▸ What is being asked
Your response must consist of the listing below, repeated exactly.
━━ Input data ━━
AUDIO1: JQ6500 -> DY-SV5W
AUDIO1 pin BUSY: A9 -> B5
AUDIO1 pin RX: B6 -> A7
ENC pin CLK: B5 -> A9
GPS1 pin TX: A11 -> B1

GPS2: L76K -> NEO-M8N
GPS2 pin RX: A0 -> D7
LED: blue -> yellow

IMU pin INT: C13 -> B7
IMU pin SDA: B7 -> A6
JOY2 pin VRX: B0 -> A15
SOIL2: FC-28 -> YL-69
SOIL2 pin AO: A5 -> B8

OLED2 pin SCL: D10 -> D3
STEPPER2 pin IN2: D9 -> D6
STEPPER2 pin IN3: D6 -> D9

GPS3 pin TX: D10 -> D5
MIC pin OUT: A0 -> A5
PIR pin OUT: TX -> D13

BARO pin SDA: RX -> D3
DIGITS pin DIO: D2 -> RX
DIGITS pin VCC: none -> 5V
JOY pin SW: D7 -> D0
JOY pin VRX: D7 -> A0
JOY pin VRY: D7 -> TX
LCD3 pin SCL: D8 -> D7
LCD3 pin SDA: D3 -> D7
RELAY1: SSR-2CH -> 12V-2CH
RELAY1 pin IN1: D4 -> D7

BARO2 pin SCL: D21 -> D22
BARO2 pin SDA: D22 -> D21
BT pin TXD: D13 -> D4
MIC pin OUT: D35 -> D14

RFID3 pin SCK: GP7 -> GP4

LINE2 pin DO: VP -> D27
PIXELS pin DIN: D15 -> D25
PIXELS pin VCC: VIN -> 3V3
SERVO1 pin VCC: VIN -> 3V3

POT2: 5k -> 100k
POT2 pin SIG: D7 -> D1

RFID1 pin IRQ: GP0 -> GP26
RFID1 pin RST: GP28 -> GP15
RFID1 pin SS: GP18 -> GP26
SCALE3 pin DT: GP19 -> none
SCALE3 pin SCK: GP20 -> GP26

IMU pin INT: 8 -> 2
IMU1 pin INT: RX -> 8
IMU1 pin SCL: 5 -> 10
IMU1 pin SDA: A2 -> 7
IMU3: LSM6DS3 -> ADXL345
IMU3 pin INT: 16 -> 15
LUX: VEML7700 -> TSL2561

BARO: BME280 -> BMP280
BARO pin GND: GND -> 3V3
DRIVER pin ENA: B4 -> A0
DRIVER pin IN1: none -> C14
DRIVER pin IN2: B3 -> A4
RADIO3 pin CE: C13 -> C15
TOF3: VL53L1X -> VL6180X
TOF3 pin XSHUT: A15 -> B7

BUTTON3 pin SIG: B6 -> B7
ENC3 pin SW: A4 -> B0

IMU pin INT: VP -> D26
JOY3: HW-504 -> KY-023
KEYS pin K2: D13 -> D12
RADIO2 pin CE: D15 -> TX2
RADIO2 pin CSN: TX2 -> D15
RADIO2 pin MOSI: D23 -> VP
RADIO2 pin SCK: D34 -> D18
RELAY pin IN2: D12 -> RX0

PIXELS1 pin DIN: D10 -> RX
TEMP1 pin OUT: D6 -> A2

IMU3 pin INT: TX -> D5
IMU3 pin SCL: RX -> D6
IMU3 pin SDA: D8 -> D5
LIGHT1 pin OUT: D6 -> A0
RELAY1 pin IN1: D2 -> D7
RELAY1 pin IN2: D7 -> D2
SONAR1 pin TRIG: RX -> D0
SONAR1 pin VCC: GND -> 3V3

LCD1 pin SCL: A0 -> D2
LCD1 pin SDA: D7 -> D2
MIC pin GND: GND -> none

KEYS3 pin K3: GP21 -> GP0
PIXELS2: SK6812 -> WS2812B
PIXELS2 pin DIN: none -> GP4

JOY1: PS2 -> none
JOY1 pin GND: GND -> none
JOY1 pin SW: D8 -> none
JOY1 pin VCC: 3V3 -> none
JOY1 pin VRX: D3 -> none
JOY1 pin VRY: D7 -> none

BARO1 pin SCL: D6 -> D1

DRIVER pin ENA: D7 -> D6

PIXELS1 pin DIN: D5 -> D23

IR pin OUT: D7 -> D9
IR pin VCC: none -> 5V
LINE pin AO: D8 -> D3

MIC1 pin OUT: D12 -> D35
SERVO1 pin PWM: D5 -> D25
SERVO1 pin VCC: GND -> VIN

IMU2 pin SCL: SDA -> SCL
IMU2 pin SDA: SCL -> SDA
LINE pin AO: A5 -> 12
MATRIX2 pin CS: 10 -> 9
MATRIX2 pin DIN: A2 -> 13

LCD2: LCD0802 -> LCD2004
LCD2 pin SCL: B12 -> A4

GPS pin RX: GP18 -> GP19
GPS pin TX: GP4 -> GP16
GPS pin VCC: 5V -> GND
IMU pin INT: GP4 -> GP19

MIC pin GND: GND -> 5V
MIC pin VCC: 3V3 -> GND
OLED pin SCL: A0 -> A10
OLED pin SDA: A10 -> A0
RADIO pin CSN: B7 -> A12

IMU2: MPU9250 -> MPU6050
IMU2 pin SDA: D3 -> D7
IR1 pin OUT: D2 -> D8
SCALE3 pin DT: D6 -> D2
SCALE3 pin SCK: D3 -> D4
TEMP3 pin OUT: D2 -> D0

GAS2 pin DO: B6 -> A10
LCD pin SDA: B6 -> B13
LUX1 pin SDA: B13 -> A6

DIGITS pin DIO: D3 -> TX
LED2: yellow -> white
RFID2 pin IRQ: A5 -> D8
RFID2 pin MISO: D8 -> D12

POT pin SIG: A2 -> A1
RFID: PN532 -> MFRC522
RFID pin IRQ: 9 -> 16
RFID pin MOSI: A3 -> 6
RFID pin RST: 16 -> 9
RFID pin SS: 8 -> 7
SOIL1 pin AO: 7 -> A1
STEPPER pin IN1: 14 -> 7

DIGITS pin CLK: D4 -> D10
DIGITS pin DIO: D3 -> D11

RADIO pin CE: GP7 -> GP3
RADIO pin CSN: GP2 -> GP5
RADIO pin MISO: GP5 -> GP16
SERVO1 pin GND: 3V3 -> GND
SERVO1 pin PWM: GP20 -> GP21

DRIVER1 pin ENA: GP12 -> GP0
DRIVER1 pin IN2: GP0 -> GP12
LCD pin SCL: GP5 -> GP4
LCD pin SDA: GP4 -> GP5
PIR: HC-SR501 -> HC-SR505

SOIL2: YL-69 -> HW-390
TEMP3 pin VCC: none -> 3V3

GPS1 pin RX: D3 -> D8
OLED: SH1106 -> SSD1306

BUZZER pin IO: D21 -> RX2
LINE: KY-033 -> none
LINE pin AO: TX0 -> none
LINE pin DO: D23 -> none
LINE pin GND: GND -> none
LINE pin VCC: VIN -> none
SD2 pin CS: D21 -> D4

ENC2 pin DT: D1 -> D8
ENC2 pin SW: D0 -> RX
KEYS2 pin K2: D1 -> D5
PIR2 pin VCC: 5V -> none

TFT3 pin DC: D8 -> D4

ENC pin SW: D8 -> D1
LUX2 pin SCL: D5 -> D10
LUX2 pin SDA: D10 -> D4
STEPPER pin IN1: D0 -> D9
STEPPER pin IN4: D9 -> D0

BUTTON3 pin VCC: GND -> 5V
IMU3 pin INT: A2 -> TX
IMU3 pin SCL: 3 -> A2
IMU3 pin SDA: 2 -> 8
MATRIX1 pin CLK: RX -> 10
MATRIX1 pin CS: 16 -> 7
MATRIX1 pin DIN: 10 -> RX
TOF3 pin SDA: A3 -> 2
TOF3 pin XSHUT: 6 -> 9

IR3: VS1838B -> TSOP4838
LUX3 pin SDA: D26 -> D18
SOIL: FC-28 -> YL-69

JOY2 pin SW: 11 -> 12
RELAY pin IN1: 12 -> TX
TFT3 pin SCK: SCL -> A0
━━━
▸ Output below
AUDIO1: JQ6500 -> DY-SV5W
AUDIO1 pin BUSY: A9 -> B5
AUDIO1 pin RX: B6 -> A7
ENC pin CLK: B5 -> A9
GPS1 pin TX: A11 -> B1

GPS2: L76K -> NEO-M8N
GPS2 pin RX: A0 -> D7
LED: blue -> yellow

IMU pin INT: C13 -> B7
IMU pin SDA: B7 -> A6
JOY2 pin VRX: B0 -> A15
SOIL2: FC-28 -> YL-69
SOIL2 pin AO: A5 -> B8

OLED2 pin SCL: D10 -> D3
STEPPER2 pin IN2: D9 -> D6
STEPPER2 pin IN3: D6 -> D9

GPS3 pin TX: D10 -> D5
MIC pin OUT: A0 -> A5
PIR pin OUT: TX -> D13

BARO pin SDA: RX -> D3
DIGITS pin DIO: D2 -> RX
DIGITS pin VCC: none -> 5V
JOY pin SW: D7 -> D0
JOY pin VRX: D7 -> A0
JOY pin VRY: D7 -> TX
LCD3 pin SCL: D8 -> D7
LCD3 pin SDA: D3 -> D7
RELAY1: SSR-2CH -> 12V-2CH
RELAY1 pin IN1: D4 -> D7

BARO2 pin SCL: D21 -> D22
BARO2 pin SDA: D22 -> D21
BT pin TXD: D13 -> D4
MIC pin OUT: D35 -> D14

RFID3 pin SCK: GP7 -> GP4

LINE2 pin DO: VP -> D27
PIXELS pin DIN: D15 -> D25
PIXELS pin VCC: VIN -> 3V3
SERVO1 pin VCC: VIN -> 3V3

POT2: 5k -> 100k
POT2 pin SIG: D7 -> D1

RFID1 pin IRQ: GP0 -> GP26
RFID1 pin RST: GP28 -> GP15
RFID1 pin SS: GP18 -> GP26
SCALE3 pin DT: GP19 -> none
SCALE3 pin SCK: GP20 -> GP26

IMU pin INT: 8 -> 2
IMU1 pin INT: RX -> 8
IMU1 pin SCL: 5 -> 10
IMU1 pin SDA: A2 -> 7
IMU3: LSM6DS3 -> ADXL345
IMU3 pin INT: 16 -> 15
LUX: VEML7700 -> TSL2561

BARO: BME280 -> BMP280
BARO pin GND: GND -> 3V3
DRIVER pin ENA: B4 -> A0
DRIVER pin IN1: none -> C14
DRIVER pin IN2: B3 -> A4
RADIO3 pin CE: C13 -> C15
TOF3: VL53L1X -> VL6180X
TOF3 pin XSHUT: A15 -> B7

BUTTON3 pin SIG: B6 -> B7
ENC3 pin SW: A4 -> B0

IMU pin INT: VP -> D26
JOY3: HW-504 -> KY-023
KEYS pin K2: D13 -> D12
RADIO2 pin CE: D15 -> TX2
RADIO2 pin CSN: TX2 -> D15
RADIO2 pin MOSI: D23 -> VP
RADIO2 pin SCK: D34 -> D18
RELAY pin IN2: D12 -> RX0

PIXELS1 pin DIN: D10 -> RX
TEMP1 pin OUT: D6 -> A2

IMU3 pin INT: TX -> D5
IMU3 pin SCL: RX -> D6
IMU3 pin SDA: D8 -> D5
LIGHT1 pin OUT: D6 -> A0
RELAY1 pin IN1: D2 -> D7
RELAY1 pin IN2: D7 -> D2
SONAR1 pin TRIG: RX -> D0
SONAR1 pin VCC: GND -> 3V3

LCD1 pin SCL: A0 -> D2
LCD1 pin SDA: D7 -> D2
MIC pin GND: GND -> none

KEYS3 pin K3: GP21 -> GP0
PIXELS2: SK6812 -> WS2812B
PIXELS2 pin DIN: none -> GP4

JOY1: PS2 -> none
JOY1 pin GND: GND -> none
JOY1 pin SW: D8 -> none
JOY1 pin VCC: 3V3 -> none
JOY1 pin VRX: D3 -> none
JOY1 pin VRY: D7 -> none

BARO1 pin SCL: D6 -> D1

DRIVER pin ENA: D7 -> D6

PIXELS1 pin DIN: D5 -> D23

IR pin OUT: D7 -> D9
IR pin VCC: none -> 5V
LINE pin AO: D8 -> D3

MIC1 pin OUT: D12 -> D35
SERVO1 pin PWM: D5 -> D25
SERVO1 pin VCC: GND -> VIN

IMU2 pin SCL: SDA -> SCL
IMU2 pin SDA: SCL -> SDA
LINE pin AO: A5 -> 12
MATRIX2 pin CS: 10 -> 9
MATRIX2 pin DIN: A2 -> 13

LCD2: LCD0802 -> LCD2004
LCD2 pin SCL: B12 -> A4

GPS pin RX: GP18 -> GP19
GPS pin TX: GP4 -> GP16
GPS pin VCC: 5V -> GND
IMU pin INT: GP4 -> GP19

MIC pin GND: GND -> 5V
MIC pin VCC: 3V3 -> GND
OLED pin SCL: A0 -> A10
OLED pin SDA: A10 -> A0
RADIO pin CSN: B7 -> A12

IMU2: MPU9250 -> MPU6050
IMU2 pin SDA: D3 -> D7
IR1 pin OUT: D2 -> D8
SCALE3 pin DT: D6 -> D2
SCALE3 pin SCK: D3 -> D4
TEMP3 pin OUT: D2 -> D0

GAS2 pin DO: B6 -> A10
LCD pin SDA: B6 -> B13
LUX1 pin SDA: B13 -> A6

DIGITS pin DIO: D3 -> TX
LED2: yellow -> white
RFID2 pin IRQ: A5 -> D8
RFID2 pin MISO: D8 -> D12

POT pin SIG: A2 -> A1
RFID: PN532 -> MFRC522
RFID pin IRQ: 9 -> 16
RFID pin MOSI: A3 -> 6
RFID pin RST: 16 -> 9
RFID pin SS: 8 -> 7
SOIL1 pin AO: 7 -> A1
STEPPER pin IN1: 14 -> 7

DIGITS pin CLK: D4 -> D10
DIGITS pin DIO: D3 -> D11

RADIO pin CE: GP7 -> GP3
RADIO pin CSN: GP2 -> GP5
RADIO pin MISO: GP5 -> GP16
SERVO1 pin GND: 3V3 -> GND
SERVO1 pin PWM: GP20 -> GP21

DRIVER1 pin ENA: GP12 -> GP0
DRIVER1 pin IN2: GP0 -> GP12
LCD pin SCL: GP5 -> GP4
LCD pin SDA: GP4 -> GP5
PIR: HC-SR501 -> HC-SR505

SOIL2: YL-69 -> HW-390
TEMP3 pin VCC: none -> 3V3

GPS1 pin RX: D3 -> D8
OLED: SH1106 -> SSD1306

BUZZER pin IO: D21 -> RX2
LINE: KY-033 -> none
LINE pin AO: TX0 -> none
LINE pin DO: D23 -> none
LINE pin GND: GND -> none
LINE pin VCC: VIN -> none
SD2 pin CS: D21 -> D4

ENC2 pin DT: D1 -> D8
ENC2 pin SW: D0 -> RX
KEYS2 pin K2: D1 -> D5
PIR2 pin VCC: 5V -> none

TFT3 pin DC: D8 -> D4

ENC pin SW: D8 -> D1
LUX2 pin SCL: D5 -> D10
LUX2 pin SDA: D10 -> D4
STEPPER pin IN1: D0 -> D9
STEPPER pin IN4: D9 -> D0

BUTTON3 pin VCC: GND -> 5V
IMU3 pin INT: A2 -> TX
IMU3 pin SCL: 3 -> A2
IMU3 pin SDA: 2 -> 8
MATRIX1 pin CLK: RX -> 10
MATRIX1 pin CS: 16 -> 7
MATRIX1 pin DIN: 10 -> RX
TOF3 pin SDA: A3 -> 2
TOF3 pin XSHUT: 6 -> 9

IR3: VS1838B -> TSOP4838
LUX3 pin SDA: D26 -> D18
SOIL: FC-28 -> YL-69

JOY2 pin SW: 11 -> 12
RELAY pin IN1: 12 -> TX
TFT3 pin SCK: SCL -> A0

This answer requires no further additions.